Instructions for the task
Since only the written part is wanted, repeat the records exactly and omit the pictures.

Provided entries

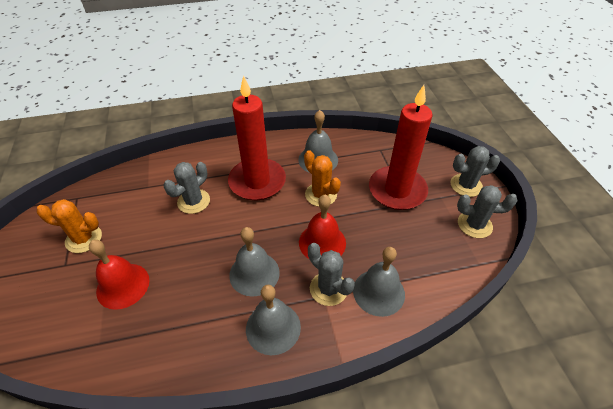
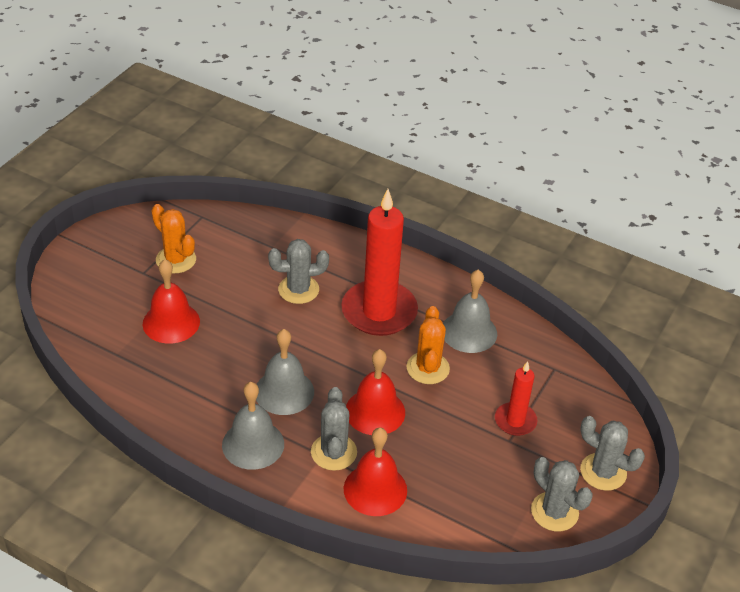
camera: 40 degrees right, 5 degrees down
(378, 292) = (375, 489): grey bell -> red bell
(397, 190) = (515, 421): red candle -> red candle, size x0.52

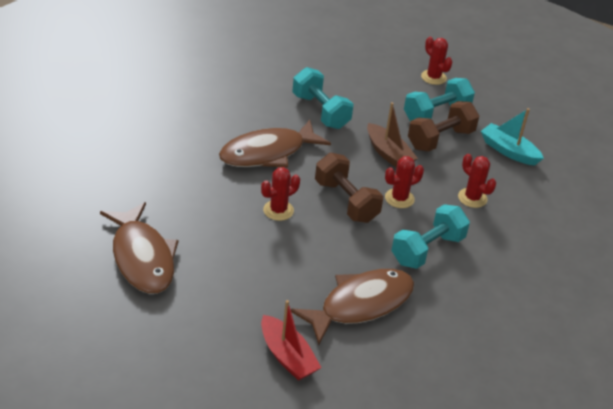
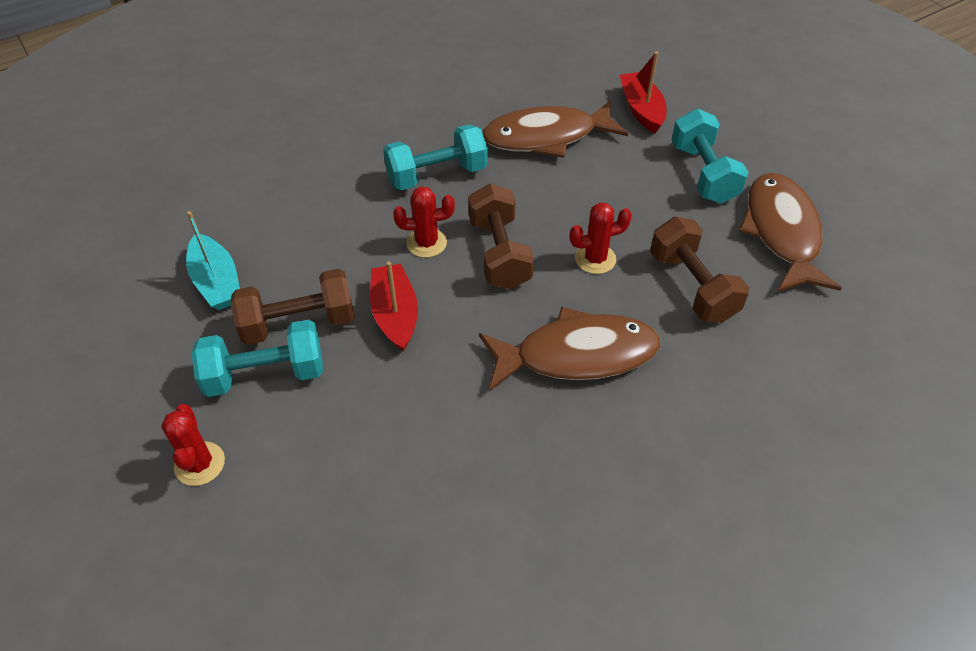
camera: 155 degrees left, 10 degrees up
(205, 205) = (692, 286): none -> brown dumbbell
(320, 111) = (454, 423): turquoise dumbbell -> turquoise dumbbell (703, 174)
(388, 154) = (395, 314): brown boat -> red boat
(472, 198) = (331, 224): red cactus -> none

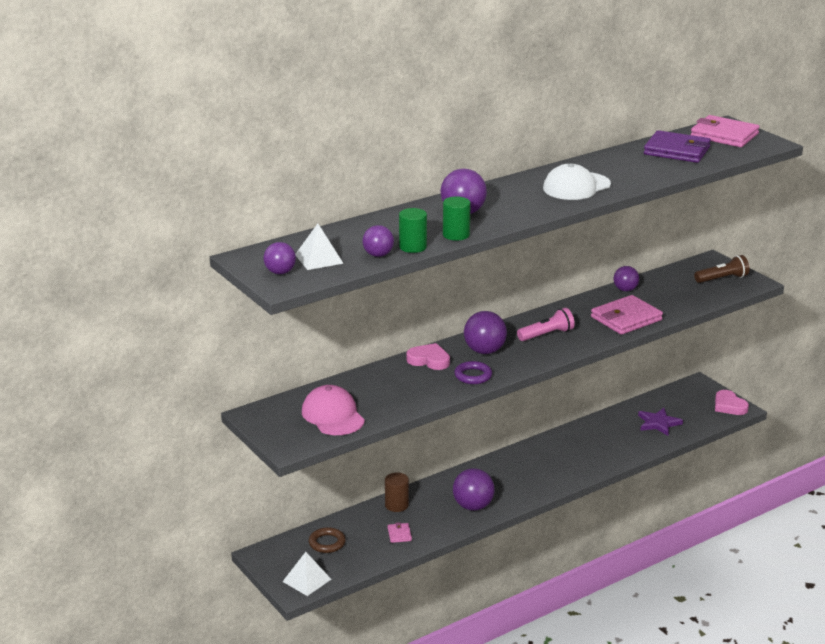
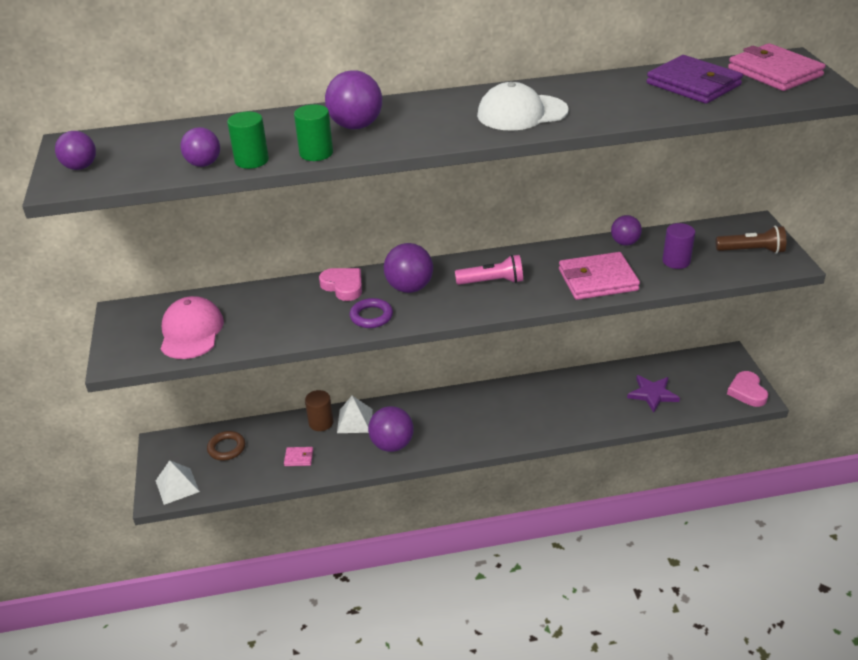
camera: 25 degrees right, 10 degrees up
(319, 259) = (139, 157): white pyramid -> white pyramid (355, 421)
(399, 534) = (299, 458): pink wallet -> pink wallet turned 75 degrees clockwise
(673, 295) = (676, 261): none -> purple cylinder

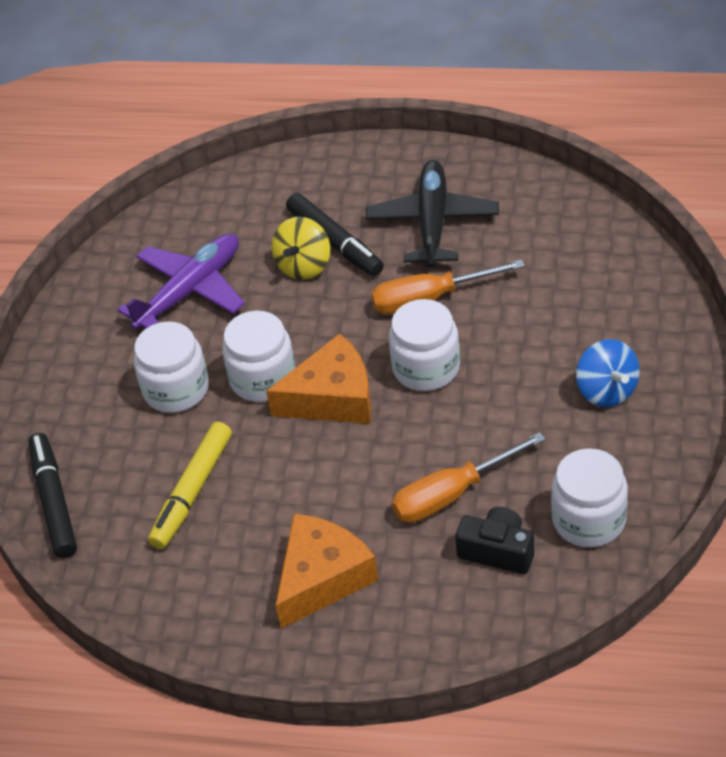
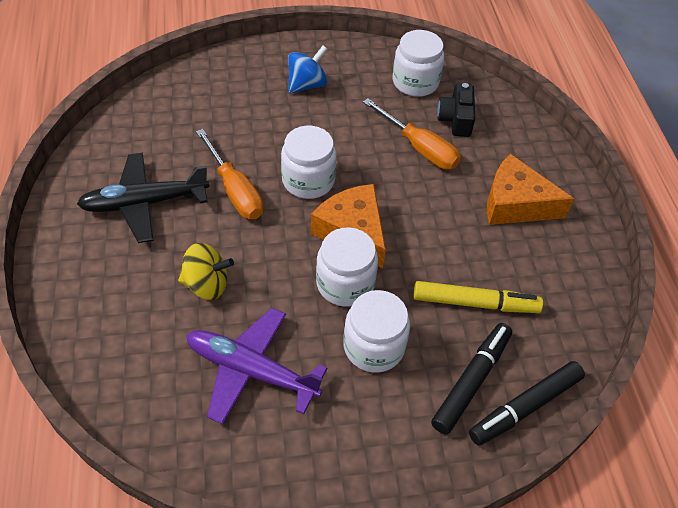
camera: 115 degrees left, 5 degrees up
(334, 242) = (174, 268): black marker -> black marker (471, 382)

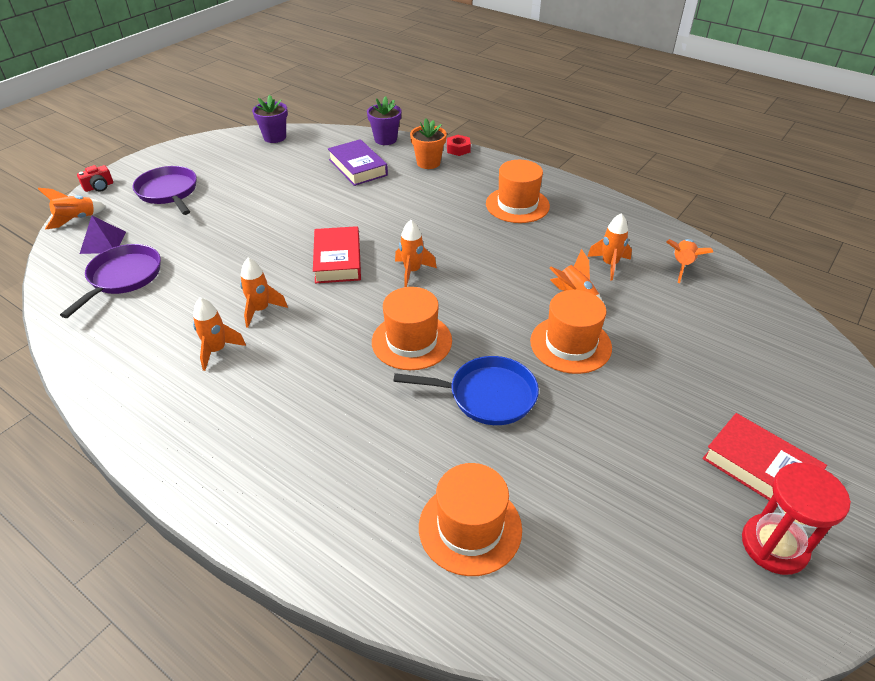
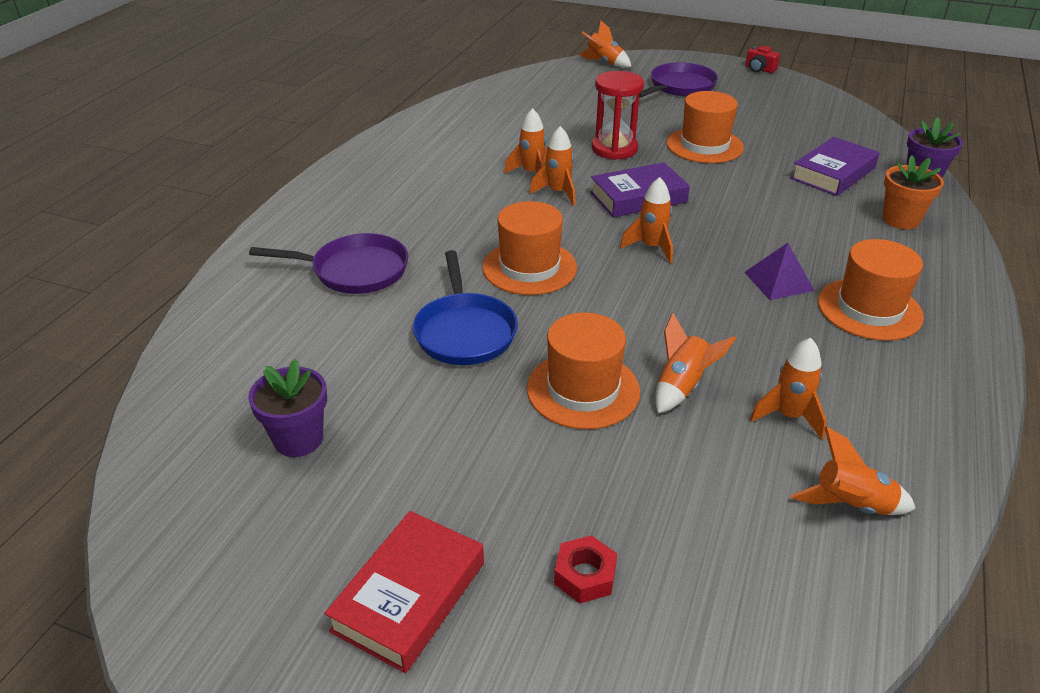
camera: 75 degrees right, 5 degrees down
(99, 187) = (659, 57): red camera -> red camera (759, 69)
(103, 242) = (580, 81): purple pyramid -> purple pyramid (778, 281)
(122, 278) = (538, 102): purple pan -> purple pan (354, 271)
(217, 350) = (466, 166): orange rocket -> orange rocket (558, 193)
(275, 137) = (840, 112): purple flower pot -> purple flower pot (298, 439)
(338, 260) = (638, 197): red book -> purple book
(458, 149) = (965, 238): red nut -> red nut (585, 575)
(470, 527) = (283, 344): orange hat -> orange hat (704, 145)
(774, 545) = (277, 604): red hourglass -> red hourglass (614, 149)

Answer for the task
camera: 40 degrees right, 5 degrees down
(378, 292) = (375, 489): grey bell -> red bell
(397, 190) = (515, 421): red candle -> red candle, size x0.52

camera: 155 degrees left, 10 degrees up
(205, 205) = (692, 286): none -> brown dumbbell
(320, 111) = (454, 423): turquoise dumbbell -> turquoise dumbbell (703, 174)
(388, 154) = (395, 314): brown boat -> red boat
(472, 198) = (331, 224): red cactus -> none

camera: 25 degrees right, 10 degrees up
(319, 259) = (139, 157): white pyramid -> white pyramid (355, 421)
(399, 534) = (299, 458): pink wallet -> pink wallet turned 75 degrees clockwise
(673, 295) = (676, 261): none -> purple cylinder

camera: 115 degrees left, 5 degrees up
(334, 242) = (174, 268): black marker -> black marker (471, 382)

camera: 75 degrees right, 5 degrees down
(99, 187) = (659, 57): red camera -> red camera (759, 69)
(103, 242) = (580, 81): purple pyramid -> purple pyramid (778, 281)
(122, 278) = (538, 102): purple pan -> purple pan (354, 271)
(217, 350) = (466, 166): orange rocket -> orange rocket (558, 193)
(275, 137) = (840, 112): purple flower pot -> purple flower pot (298, 439)
(338, 260) = (638, 197): red book -> purple book
(458, 149) = (965, 238): red nut -> red nut (585, 575)
(470, 527) = (283, 344): orange hat -> orange hat (704, 145)
(774, 545) = (277, 604): red hourglass -> red hourglass (614, 149)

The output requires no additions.